> [DATA BELOW]:
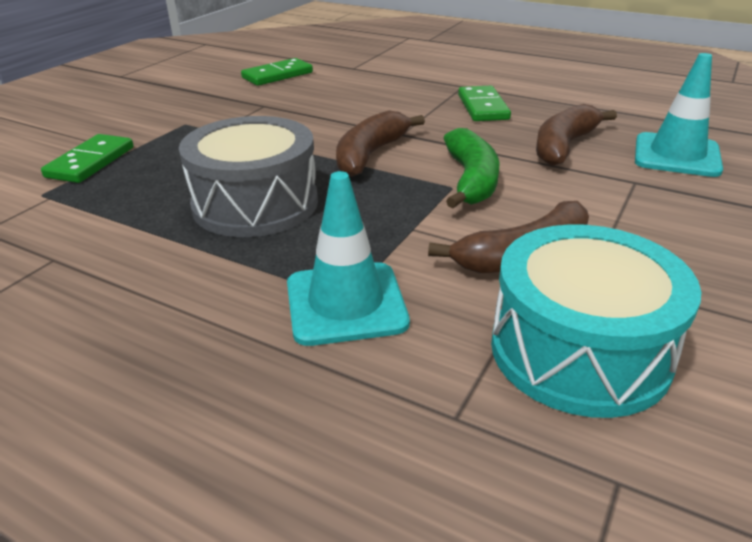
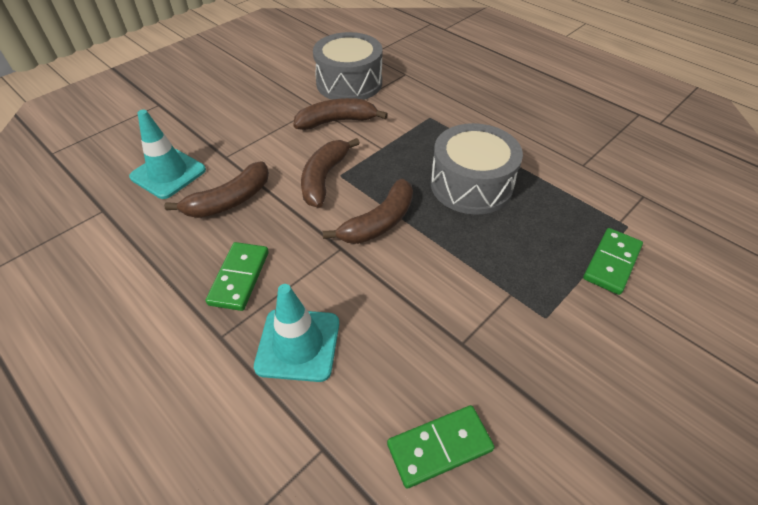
camera: 165 degrees left, 15 degrees up
turquoise traffic cone [287,171,410,346] -> turquoise traffic cone moved to [254,284,339,382]
green banana [444,128,500,208] -> brown banana [301,138,360,208]
turquoise drum [491,224,701,418] -> grey drum [313,32,383,100]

> [PROBLEM TO SOLVE]: Copy each line of the listing that contains the string "turquoise".

> [SOLUTION FOR THIS TASK]:
turquoise traffic cone [287,171,410,346] -> turquoise traffic cone moved to [254,284,339,382]
turquoise drum [491,224,701,418] -> grey drum [313,32,383,100]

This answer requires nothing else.